> [EXTRACTED RECORDS]

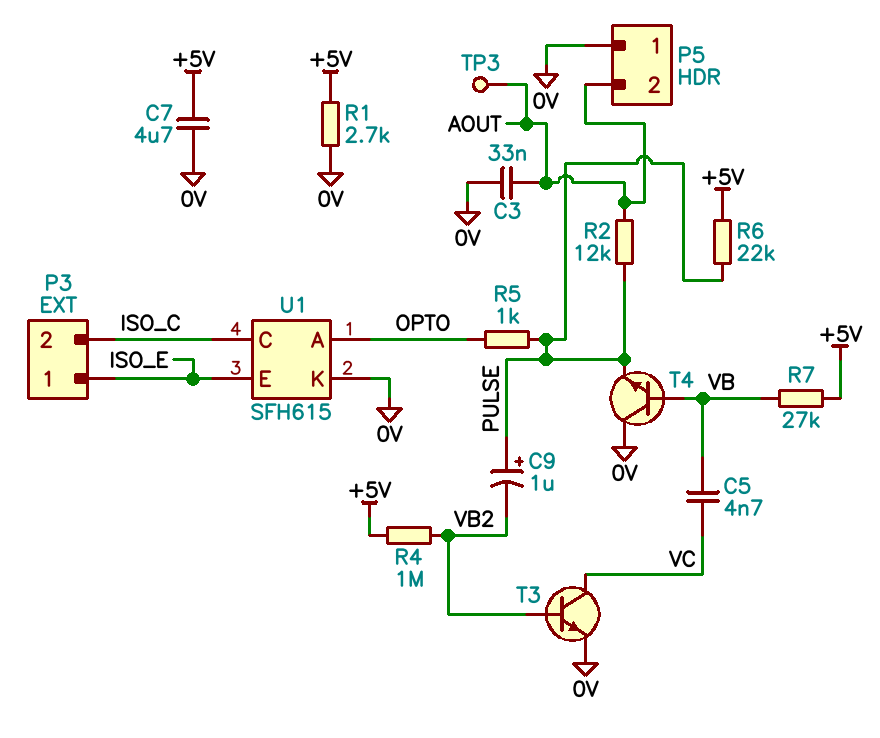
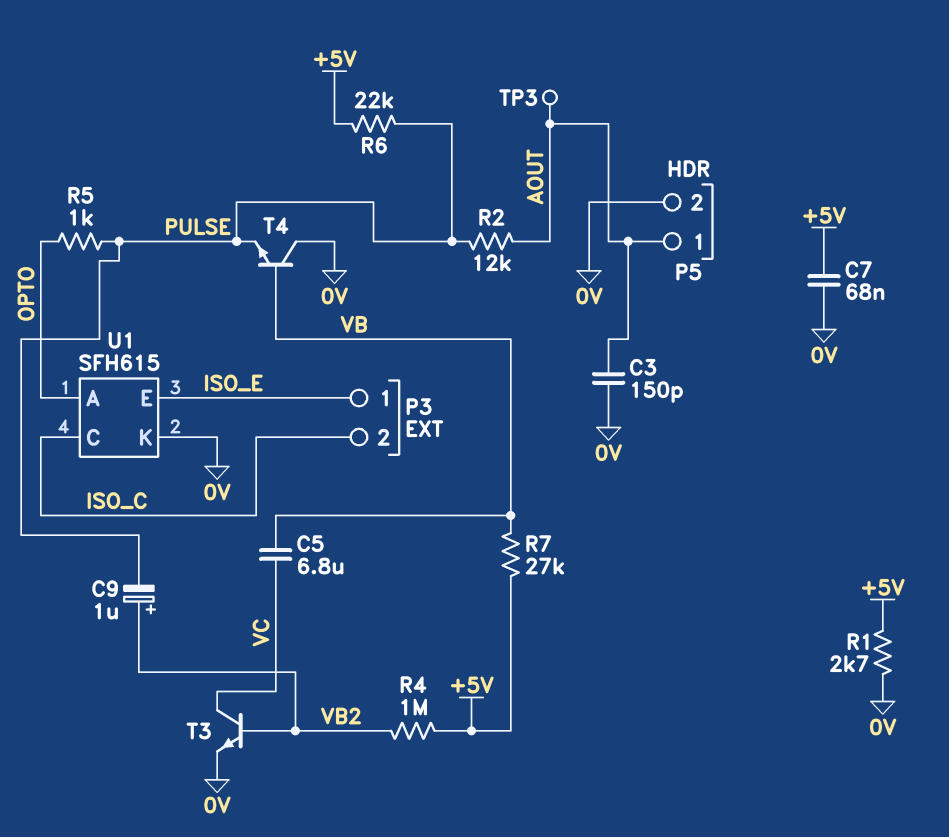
C3: 33nF (0V, AOUT) -> 150pF (0V, AOUT)
C5: 4.7nF (VB, VC) -> 6.8uF (VB, VC)
C7: 4.7uF (+5V, 0V) -> 68nF (+5V, 0V)
C9: 1uF (plus PULSE, minus VB2) -> 1uF (plus VB2, minus PULSE)
P5 pin 1: 0V -> AOUT
P5 pin 2: AOUT -> 0V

> [YOUR OBJECTIVE] An exact repeat of the listing above, pictures excluded, is the answer.

> [SOLUTION FOR THIS TASK]
C3: 33nF (0V, AOUT) -> 150pF (0V, AOUT)
C5: 4.7nF (VB, VC) -> 6.8uF (VB, VC)
C7: 4.7uF (+5V, 0V) -> 68nF (+5V, 0V)
C9: 1uF (plus PULSE, minus VB2) -> 1uF (plus VB2, minus PULSE)
P5 pin 1: 0V -> AOUT
P5 pin 2: AOUT -> 0V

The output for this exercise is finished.